Your instructions -> Go through the material below and return each line with the string "ball" in it.

Given information ->

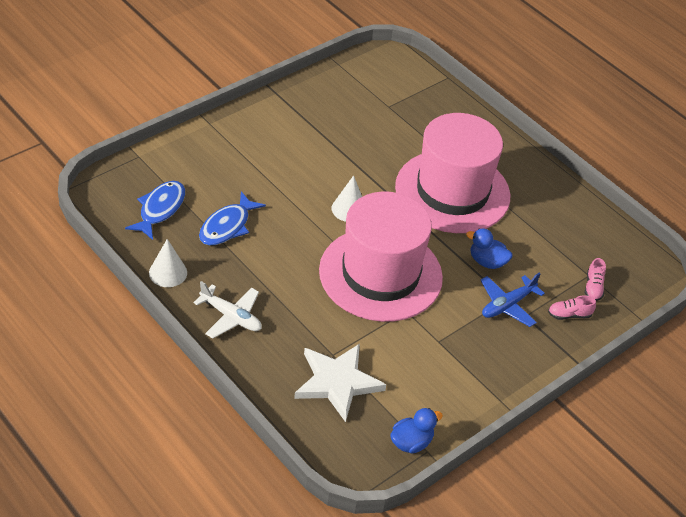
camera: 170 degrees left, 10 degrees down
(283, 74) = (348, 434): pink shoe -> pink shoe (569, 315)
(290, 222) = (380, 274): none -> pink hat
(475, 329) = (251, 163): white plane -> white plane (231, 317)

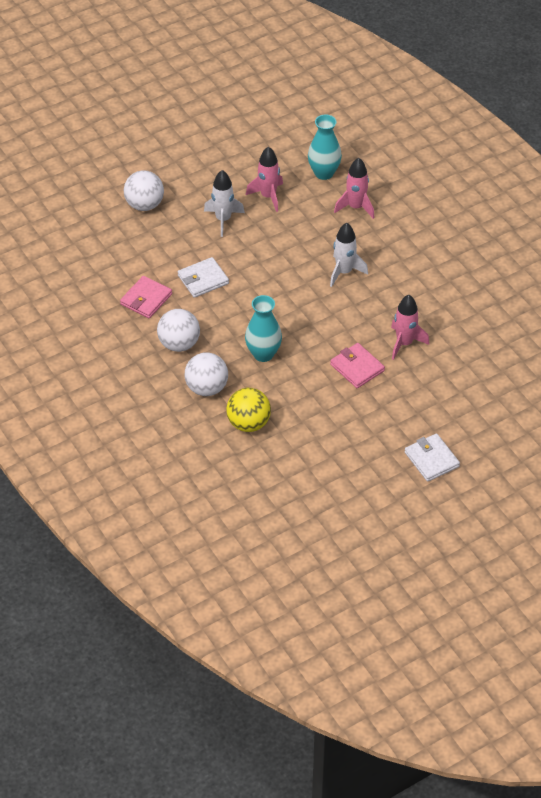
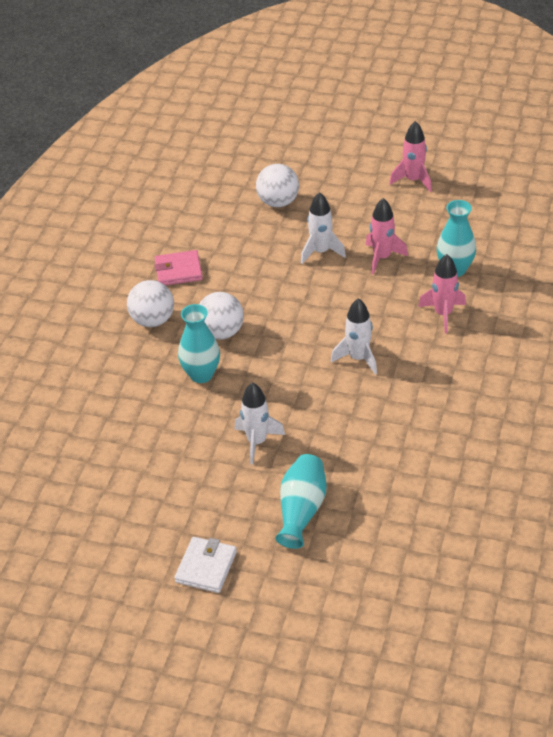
camera: 50 degrees right, 5 degrees down
(203, 279) = (240, 285): white wallet -> none
(206, 388) = (123, 368): white ball -> white ball (221, 332)
(248, 423) = (112, 419): yellow ball -> none
(357, 367) = (257, 442): pink wallet -> white rocket
(404, 343) = (324, 453): pink rocket -> pink rocket (413, 180)
(438, 385) = (301, 510): none -> turquoise vase

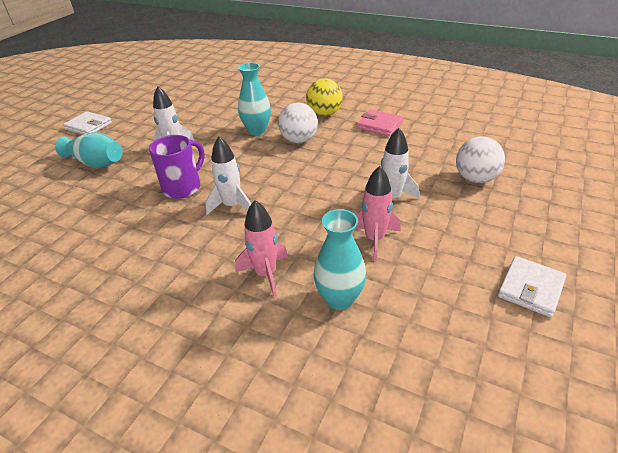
camera: 100 degrees right, 5 degrees down
(152, 320) = (324, 114): white ball -> yellow ball
(178, 270) = (379, 125): pink wallet -> pink wallet turned 60 degrees counterclockwise
(335, 406) = (183, 187): none -> purple mug
(413, 180) = (530, 288): pink rocket -> white wallet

Exercise response ->
(206, 388) = (123, 368): white ball -> white ball (221, 332)
(248, 423) = (112, 419): yellow ball -> none
(152, 320) = (324, 114): white ball -> yellow ball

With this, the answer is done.